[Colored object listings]
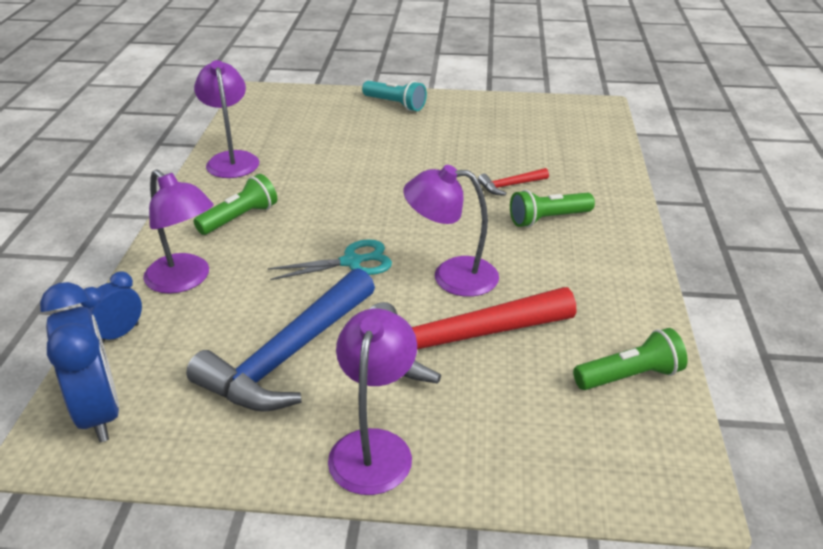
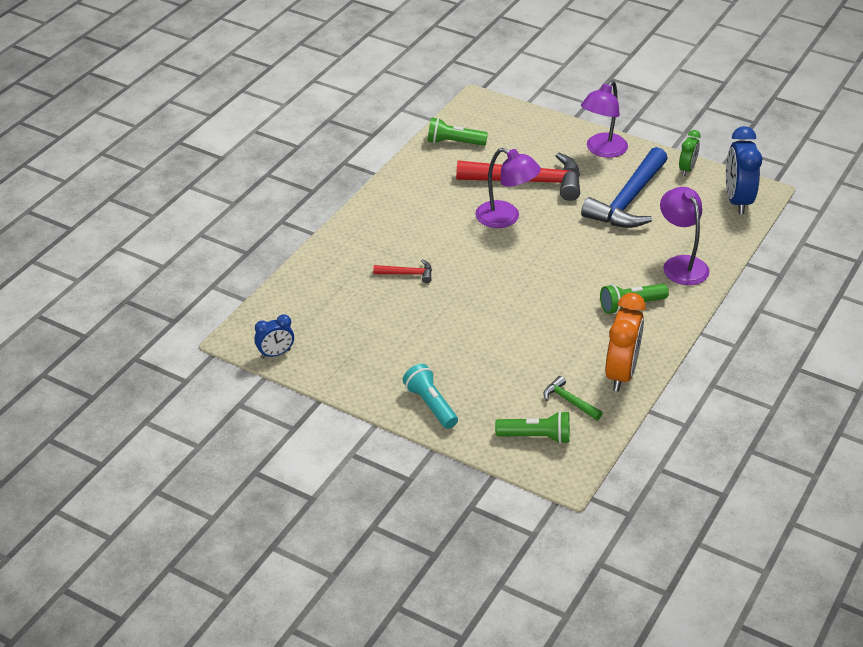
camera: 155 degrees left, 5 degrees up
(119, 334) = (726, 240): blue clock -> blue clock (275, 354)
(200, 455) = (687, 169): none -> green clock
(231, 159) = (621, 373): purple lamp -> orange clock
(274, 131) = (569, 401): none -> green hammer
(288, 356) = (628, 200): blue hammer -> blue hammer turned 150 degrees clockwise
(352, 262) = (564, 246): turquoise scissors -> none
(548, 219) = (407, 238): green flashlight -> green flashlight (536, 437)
==
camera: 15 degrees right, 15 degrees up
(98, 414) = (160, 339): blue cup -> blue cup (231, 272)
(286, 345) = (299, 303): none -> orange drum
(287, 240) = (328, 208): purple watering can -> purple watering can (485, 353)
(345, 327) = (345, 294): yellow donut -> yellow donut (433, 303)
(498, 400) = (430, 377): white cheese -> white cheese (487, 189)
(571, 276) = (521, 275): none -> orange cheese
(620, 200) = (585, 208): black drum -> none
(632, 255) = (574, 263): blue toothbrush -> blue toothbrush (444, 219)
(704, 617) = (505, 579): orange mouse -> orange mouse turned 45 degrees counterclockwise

## Task description
Select every line of the records holding the string "turned".

## Completed exercise
(288, 356) = (628, 200): blue hammer -> blue hammer turned 150 degrees clockwise
(704, 617) = (505, 579): orange mouse -> orange mouse turned 45 degrees counterclockwise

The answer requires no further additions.